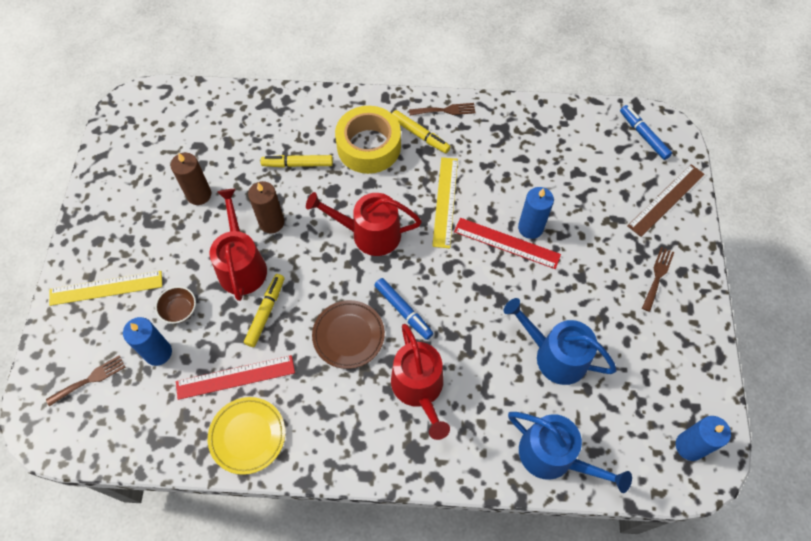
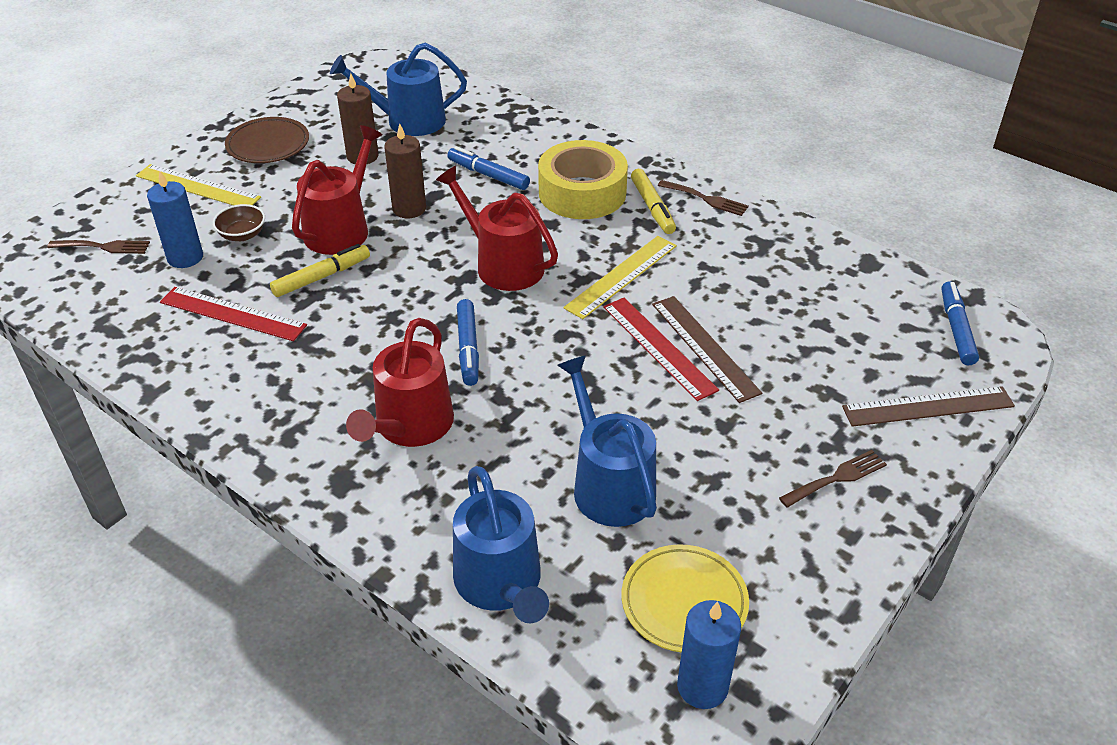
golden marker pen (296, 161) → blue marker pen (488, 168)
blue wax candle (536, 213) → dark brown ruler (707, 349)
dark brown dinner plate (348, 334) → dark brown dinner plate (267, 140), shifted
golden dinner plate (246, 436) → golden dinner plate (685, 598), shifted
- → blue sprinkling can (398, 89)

⁂

- DESCRIPTION OF THE TASK -
Set down every record exactly, without the pictures.

- EXERCISE OUTPUT -
golden marker pen (296, 161) → blue marker pen (488, 168)
blue wax candle (536, 213) → dark brown ruler (707, 349)
dark brown dinner plate (348, 334) → dark brown dinner plate (267, 140), shifted
golden dinner plate (246, 436) → golden dinner plate (685, 598), shifted
- → blue sprinkling can (398, 89)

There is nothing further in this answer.